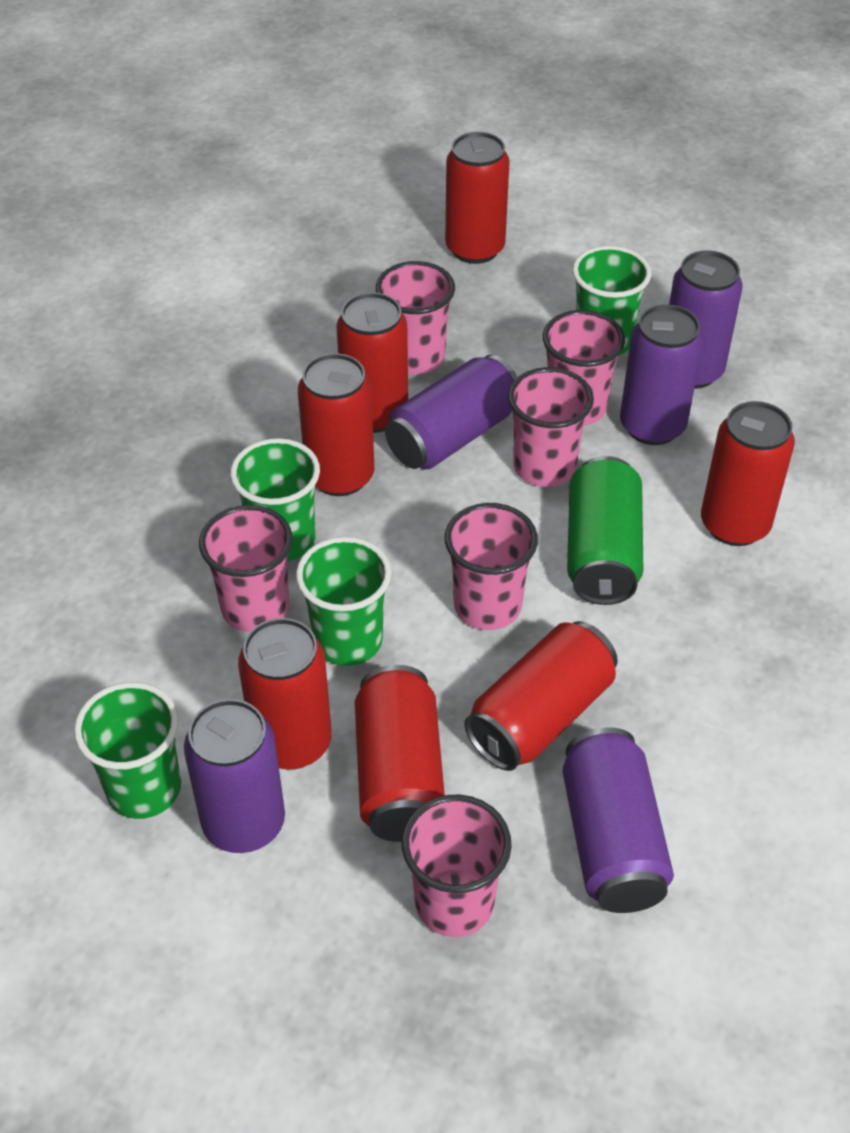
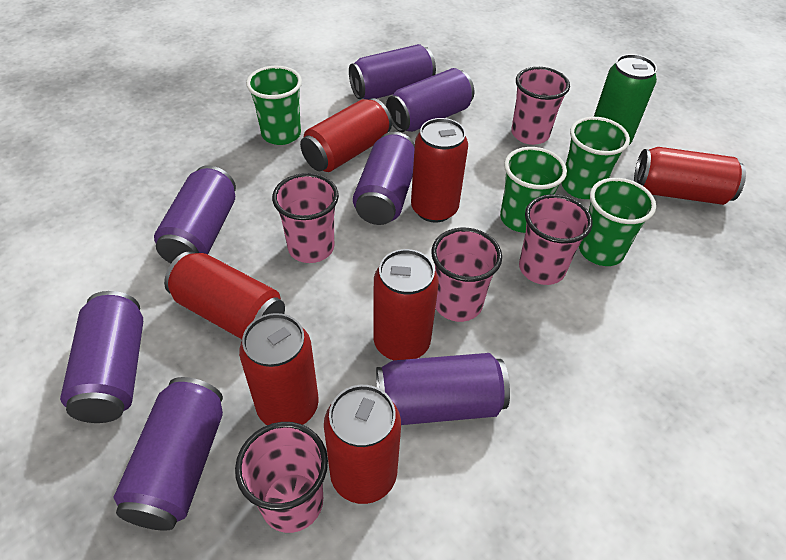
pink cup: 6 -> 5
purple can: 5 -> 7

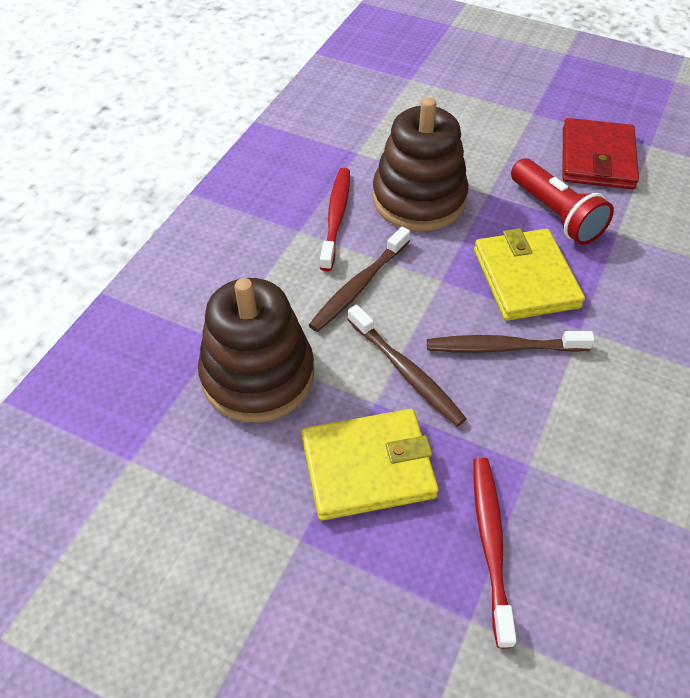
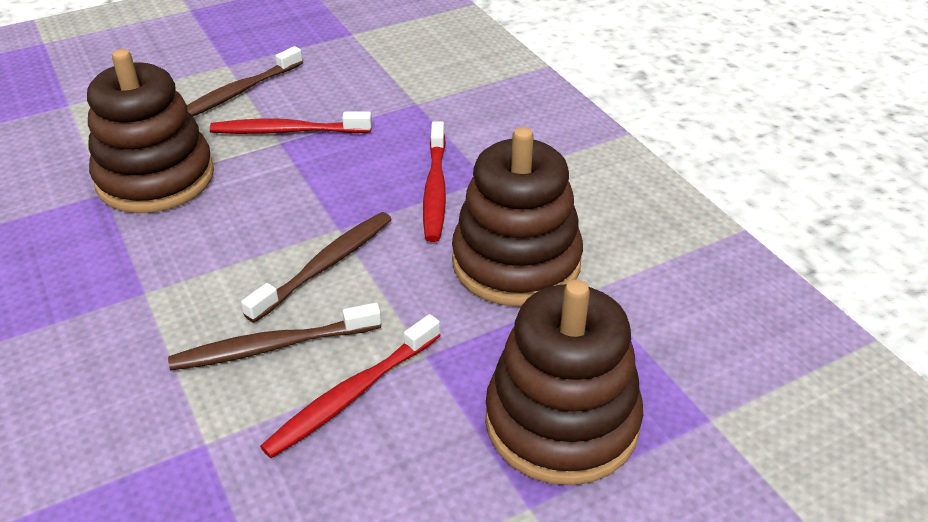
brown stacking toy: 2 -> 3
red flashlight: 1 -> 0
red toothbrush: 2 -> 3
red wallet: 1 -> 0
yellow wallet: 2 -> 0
+++
Except for the pictures, copy the material above exactly.

pink cup: 6 -> 5
purple can: 5 -> 7

brown stacking toy: 2 -> 3
red flashlight: 1 -> 0
red toothbrush: 2 -> 3
red wallet: 1 -> 0
yellow wallet: 2 -> 0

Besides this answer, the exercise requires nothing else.